[Before-and-after change data]
————
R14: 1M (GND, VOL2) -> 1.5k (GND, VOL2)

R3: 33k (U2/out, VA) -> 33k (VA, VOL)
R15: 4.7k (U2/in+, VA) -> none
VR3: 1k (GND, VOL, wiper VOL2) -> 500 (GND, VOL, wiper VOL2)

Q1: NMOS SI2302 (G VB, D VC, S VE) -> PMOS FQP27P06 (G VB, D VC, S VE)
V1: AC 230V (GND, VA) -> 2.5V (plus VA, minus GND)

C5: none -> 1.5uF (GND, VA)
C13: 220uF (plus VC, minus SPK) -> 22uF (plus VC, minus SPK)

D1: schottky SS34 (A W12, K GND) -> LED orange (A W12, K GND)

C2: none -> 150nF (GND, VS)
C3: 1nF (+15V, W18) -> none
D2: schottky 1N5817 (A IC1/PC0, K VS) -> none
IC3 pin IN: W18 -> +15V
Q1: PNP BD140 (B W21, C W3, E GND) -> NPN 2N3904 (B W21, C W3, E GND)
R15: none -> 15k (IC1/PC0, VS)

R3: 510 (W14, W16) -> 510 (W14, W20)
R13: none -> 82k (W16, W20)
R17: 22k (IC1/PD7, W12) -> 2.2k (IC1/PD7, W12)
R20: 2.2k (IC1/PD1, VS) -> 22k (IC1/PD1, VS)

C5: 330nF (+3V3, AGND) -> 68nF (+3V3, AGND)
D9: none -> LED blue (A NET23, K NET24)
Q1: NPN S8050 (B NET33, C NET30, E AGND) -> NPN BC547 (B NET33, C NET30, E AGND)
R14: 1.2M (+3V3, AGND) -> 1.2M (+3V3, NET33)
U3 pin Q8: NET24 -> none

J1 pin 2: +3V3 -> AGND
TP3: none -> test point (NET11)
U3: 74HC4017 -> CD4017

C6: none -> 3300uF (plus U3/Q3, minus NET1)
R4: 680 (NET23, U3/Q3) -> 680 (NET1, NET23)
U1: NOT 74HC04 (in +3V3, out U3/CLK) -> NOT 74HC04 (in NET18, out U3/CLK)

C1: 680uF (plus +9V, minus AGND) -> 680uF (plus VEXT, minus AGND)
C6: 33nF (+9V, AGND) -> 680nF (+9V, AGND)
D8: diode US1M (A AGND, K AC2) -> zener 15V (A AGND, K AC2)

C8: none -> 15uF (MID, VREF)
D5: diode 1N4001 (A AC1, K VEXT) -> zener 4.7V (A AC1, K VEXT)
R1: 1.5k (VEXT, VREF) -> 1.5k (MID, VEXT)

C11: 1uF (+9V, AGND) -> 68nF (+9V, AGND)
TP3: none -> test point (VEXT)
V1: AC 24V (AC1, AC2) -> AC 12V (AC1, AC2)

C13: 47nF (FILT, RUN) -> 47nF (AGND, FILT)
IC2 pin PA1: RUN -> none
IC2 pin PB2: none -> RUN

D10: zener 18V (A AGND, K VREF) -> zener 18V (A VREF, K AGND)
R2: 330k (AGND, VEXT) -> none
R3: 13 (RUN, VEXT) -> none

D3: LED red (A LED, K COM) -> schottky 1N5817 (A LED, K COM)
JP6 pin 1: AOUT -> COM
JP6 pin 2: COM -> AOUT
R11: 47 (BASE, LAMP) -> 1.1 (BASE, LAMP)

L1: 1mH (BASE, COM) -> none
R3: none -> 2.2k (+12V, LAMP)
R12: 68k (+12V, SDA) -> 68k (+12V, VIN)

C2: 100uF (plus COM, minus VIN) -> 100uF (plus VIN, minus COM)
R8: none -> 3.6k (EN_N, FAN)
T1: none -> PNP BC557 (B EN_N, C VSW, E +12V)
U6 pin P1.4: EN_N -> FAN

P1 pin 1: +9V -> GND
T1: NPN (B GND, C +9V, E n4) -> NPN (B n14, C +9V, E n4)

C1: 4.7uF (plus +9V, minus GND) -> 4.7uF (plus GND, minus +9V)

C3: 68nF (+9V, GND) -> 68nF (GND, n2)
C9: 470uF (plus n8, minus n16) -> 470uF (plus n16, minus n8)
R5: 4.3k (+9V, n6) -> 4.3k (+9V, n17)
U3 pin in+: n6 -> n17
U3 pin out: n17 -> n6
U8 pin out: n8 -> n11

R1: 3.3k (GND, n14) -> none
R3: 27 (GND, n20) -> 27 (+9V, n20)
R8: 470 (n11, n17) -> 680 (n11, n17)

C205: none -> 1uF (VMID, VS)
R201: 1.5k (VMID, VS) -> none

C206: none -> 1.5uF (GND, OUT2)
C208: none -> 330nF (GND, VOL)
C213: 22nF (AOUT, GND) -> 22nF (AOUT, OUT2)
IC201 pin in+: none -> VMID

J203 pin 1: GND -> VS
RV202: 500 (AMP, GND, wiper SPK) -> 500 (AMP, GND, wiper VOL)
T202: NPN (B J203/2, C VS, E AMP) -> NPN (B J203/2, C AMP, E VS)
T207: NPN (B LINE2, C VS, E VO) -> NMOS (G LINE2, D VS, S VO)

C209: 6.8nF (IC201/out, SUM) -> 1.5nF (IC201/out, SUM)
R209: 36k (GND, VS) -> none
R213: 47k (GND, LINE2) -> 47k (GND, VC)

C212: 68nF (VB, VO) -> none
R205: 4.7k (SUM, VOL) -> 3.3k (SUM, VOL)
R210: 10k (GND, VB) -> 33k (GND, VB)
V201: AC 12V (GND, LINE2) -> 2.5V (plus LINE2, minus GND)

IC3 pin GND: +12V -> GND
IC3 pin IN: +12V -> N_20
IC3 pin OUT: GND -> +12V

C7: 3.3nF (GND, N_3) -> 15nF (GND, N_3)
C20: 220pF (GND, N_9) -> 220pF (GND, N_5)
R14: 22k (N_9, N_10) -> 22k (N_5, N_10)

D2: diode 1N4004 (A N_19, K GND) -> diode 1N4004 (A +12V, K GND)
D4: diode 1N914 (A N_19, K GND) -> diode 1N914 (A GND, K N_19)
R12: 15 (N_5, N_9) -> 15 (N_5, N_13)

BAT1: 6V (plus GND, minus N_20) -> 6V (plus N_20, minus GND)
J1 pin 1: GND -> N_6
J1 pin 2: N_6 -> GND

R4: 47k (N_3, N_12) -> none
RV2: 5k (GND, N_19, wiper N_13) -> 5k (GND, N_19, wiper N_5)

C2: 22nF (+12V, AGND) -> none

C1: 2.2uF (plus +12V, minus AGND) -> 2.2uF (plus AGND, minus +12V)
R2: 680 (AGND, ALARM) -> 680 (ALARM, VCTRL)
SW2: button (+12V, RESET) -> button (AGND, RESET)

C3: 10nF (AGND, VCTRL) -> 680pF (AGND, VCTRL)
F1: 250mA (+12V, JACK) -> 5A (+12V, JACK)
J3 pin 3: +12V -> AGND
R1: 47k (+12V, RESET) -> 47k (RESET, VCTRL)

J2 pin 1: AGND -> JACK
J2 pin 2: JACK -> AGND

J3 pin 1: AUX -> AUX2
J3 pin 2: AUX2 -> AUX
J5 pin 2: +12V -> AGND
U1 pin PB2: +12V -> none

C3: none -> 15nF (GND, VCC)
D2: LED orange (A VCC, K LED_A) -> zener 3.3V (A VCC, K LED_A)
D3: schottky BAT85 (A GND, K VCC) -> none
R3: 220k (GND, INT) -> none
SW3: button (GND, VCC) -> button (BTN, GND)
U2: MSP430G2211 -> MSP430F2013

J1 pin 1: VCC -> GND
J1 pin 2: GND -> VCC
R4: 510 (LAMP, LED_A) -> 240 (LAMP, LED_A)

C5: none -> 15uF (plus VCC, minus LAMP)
————
--- WORK INSTRUCTION ---
Your reply must repeat the records above exactly and in full.

--- SOLVED PROBLEM ---
R14: 1M (GND, VOL2) -> 1.5k (GND, VOL2)

R3: 33k (U2/out, VA) -> 33k (VA, VOL)
R15: 4.7k (U2/in+, VA) -> none
VR3: 1k (GND, VOL, wiper VOL2) -> 500 (GND, VOL, wiper VOL2)

Q1: NMOS SI2302 (G VB, D VC, S VE) -> PMOS FQP27P06 (G VB, D VC, S VE)
V1: AC 230V (GND, VA) -> 2.5V (plus VA, minus GND)

C5: none -> 1.5uF (GND, VA)
C13: 220uF (plus VC, minus SPK) -> 22uF (plus VC, minus SPK)

D1: schottky SS34 (A W12, K GND) -> LED orange (A W12, K GND)

C2: none -> 150nF (GND, VS)
C3: 1nF (+15V, W18) -> none
D2: schottky 1N5817 (A IC1/PC0, K VS) -> none
IC3 pin IN: W18 -> +15V
Q1: PNP BD140 (B W21, C W3, E GND) -> NPN 2N3904 (B W21, C W3, E GND)
R15: none -> 15k (IC1/PC0, VS)

R3: 510 (W14, W16) -> 510 (W14, W20)
R13: none -> 82k (W16, W20)
R17: 22k (IC1/PD7, W12) -> 2.2k (IC1/PD7, W12)
R20: 2.2k (IC1/PD1, VS) -> 22k (IC1/PD1, VS)

C5: 330nF (+3V3, AGND) -> 68nF (+3V3, AGND)
D9: none -> LED blue (A NET23, K NET24)
Q1: NPN S8050 (B NET33, C NET30, E AGND) -> NPN BC547 (B NET33, C NET30, E AGND)
R14: 1.2M (+3V3, AGND) -> 1.2M (+3V3, NET33)
U3 pin Q8: NET24 -> none

J1 pin 2: +3V3 -> AGND
TP3: none -> test point (NET11)
U3: 74HC4017 -> CD4017

C6: none -> 3300uF (plus U3/Q3, minus NET1)
R4: 680 (NET23, U3/Q3) -> 680 (NET1, NET23)
U1: NOT 74HC04 (in +3V3, out U3/CLK) -> NOT 74HC04 (in NET18, out U3/CLK)

C1: 680uF (plus +9V, minus AGND) -> 680uF (plus VEXT, minus AGND)
C6: 33nF (+9V, AGND) -> 680nF (+9V, AGND)
D8: diode US1M (A AGND, K AC2) -> zener 15V (A AGND, K AC2)

C8: none -> 15uF (MID, VREF)
D5: diode 1N4001 (A AC1, K VEXT) -> zener 4.7V (A AC1, K VEXT)
R1: 1.5k (VEXT, VREF) -> 1.5k (MID, VEXT)

C11: 1uF (+9V, AGND) -> 68nF (+9V, AGND)
TP3: none -> test point (VEXT)
V1: AC 24V (AC1, AC2) -> AC 12V (AC1, AC2)

C13: 47nF (FILT, RUN) -> 47nF (AGND, FILT)
IC2 pin PA1: RUN -> none
IC2 pin PB2: none -> RUN

D10: zener 18V (A AGND, K VREF) -> zener 18V (A VREF, K AGND)
R2: 330k (AGND, VEXT) -> none
R3: 13 (RUN, VEXT) -> none

D3: LED red (A LED, K COM) -> schottky 1N5817 (A LED, K COM)
JP6 pin 1: AOUT -> COM
JP6 pin 2: COM -> AOUT
R11: 47 (BASE, LAMP) -> 1.1 (BASE, LAMP)

L1: 1mH (BASE, COM) -> none
R3: none -> 2.2k (+12V, LAMP)
R12: 68k (+12V, SDA) -> 68k (+12V, VIN)

C2: 100uF (plus COM, minus VIN) -> 100uF (plus VIN, minus COM)
R8: none -> 3.6k (EN_N, FAN)
T1: none -> PNP BC557 (B EN_N, C VSW, E +12V)
U6 pin P1.4: EN_N -> FAN

P1 pin 1: +9V -> GND
T1: NPN (B GND, C +9V, E n4) -> NPN (B n14, C +9V, E n4)

C1: 4.7uF (plus +9V, minus GND) -> 4.7uF (plus GND, minus +9V)

C3: 68nF (+9V, GND) -> 68nF (GND, n2)
C9: 470uF (plus n8, minus n16) -> 470uF (plus n16, minus n8)
R5: 4.3k (+9V, n6) -> 4.3k (+9V, n17)
U3 pin in+: n6 -> n17
U3 pin out: n17 -> n6
U8 pin out: n8 -> n11

R1: 3.3k (GND, n14) -> none
R3: 27 (GND, n20) -> 27 (+9V, n20)
R8: 470 (n11, n17) -> 680 (n11, n17)

C205: none -> 1uF (VMID, VS)
R201: 1.5k (VMID, VS) -> none

C206: none -> 1.5uF (GND, OUT2)
C208: none -> 330nF (GND, VOL)
C213: 22nF (AOUT, GND) -> 22nF (AOUT, OUT2)
IC201 pin in+: none -> VMID

J203 pin 1: GND -> VS
RV202: 500 (AMP, GND, wiper SPK) -> 500 (AMP, GND, wiper VOL)
T202: NPN (B J203/2, C VS, E AMP) -> NPN (B J203/2, C AMP, E VS)
T207: NPN (B LINE2, C VS, E VO) -> NMOS (G LINE2, D VS, S VO)

C209: 6.8nF (IC201/out, SUM) -> 1.5nF (IC201/out, SUM)
R209: 36k (GND, VS) -> none
R213: 47k (GND, LINE2) -> 47k (GND, VC)

C212: 68nF (VB, VO) -> none
R205: 4.7k (SUM, VOL) -> 3.3k (SUM, VOL)
R210: 10k (GND, VB) -> 33k (GND, VB)
V201: AC 12V (GND, LINE2) -> 2.5V (plus LINE2, minus GND)

IC3 pin GND: +12V -> GND
IC3 pin IN: +12V -> N_20
IC3 pin OUT: GND -> +12V

C7: 3.3nF (GND, N_3) -> 15nF (GND, N_3)
C20: 220pF (GND, N_9) -> 220pF (GND, N_5)
R14: 22k (N_9, N_10) -> 22k (N_5, N_10)

D2: diode 1N4004 (A N_19, K GND) -> diode 1N4004 (A +12V, K GND)
D4: diode 1N914 (A N_19, K GND) -> diode 1N914 (A GND, K N_19)
R12: 15 (N_5, N_9) -> 15 (N_5, N_13)

BAT1: 6V (plus GND, minus N_20) -> 6V (plus N_20, minus GND)
J1 pin 1: GND -> N_6
J1 pin 2: N_6 -> GND

R4: 47k (N_3, N_12) -> none
RV2: 5k (GND, N_19, wiper N_13) -> 5k (GND, N_19, wiper N_5)

C2: 22nF (+12V, AGND) -> none

C1: 2.2uF (plus +12V, minus AGND) -> 2.2uF (plus AGND, minus +12V)
R2: 680 (AGND, ALARM) -> 680 (ALARM, VCTRL)
SW2: button (+12V, RESET) -> button (AGND, RESET)

C3: 10nF (AGND, VCTRL) -> 680pF (AGND, VCTRL)
F1: 250mA (+12V, JACK) -> 5A (+12V, JACK)
J3 pin 3: +12V -> AGND
R1: 47k (+12V, RESET) -> 47k (RESET, VCTRL)

J2 pin 1: AGND -> JACK
J2 pin 2: JACK -> AGND

J3 pin 1: AUX -> AUX2
J3 pin 2: AUX2 -> AUX
J5 pin 2: +12V -> AGND
U1 pin PB2: +12V -> none

C3: none -> 15nF (GND, VCC)
D2: LED orange (A VCC, K LED_A) -> zener 3.3V (A VCC, K LED_A)
D3: schottky BAT85 (A GND, K VCC) -> none
R3: 220k (GND, INT) -> none
SW3: button (GND, VCC) -> button (BTN, GND)
U2: MSP430G2211 -> MSP430F2013

J1 pin 1: VCC -> GND
J1 pin 2: GND -> VCC
R4: 510 (LAMP, LED_A) -> 240 (LAMP, LED_A)

C5: none -> 15uF (plus VCC, minus LAMP)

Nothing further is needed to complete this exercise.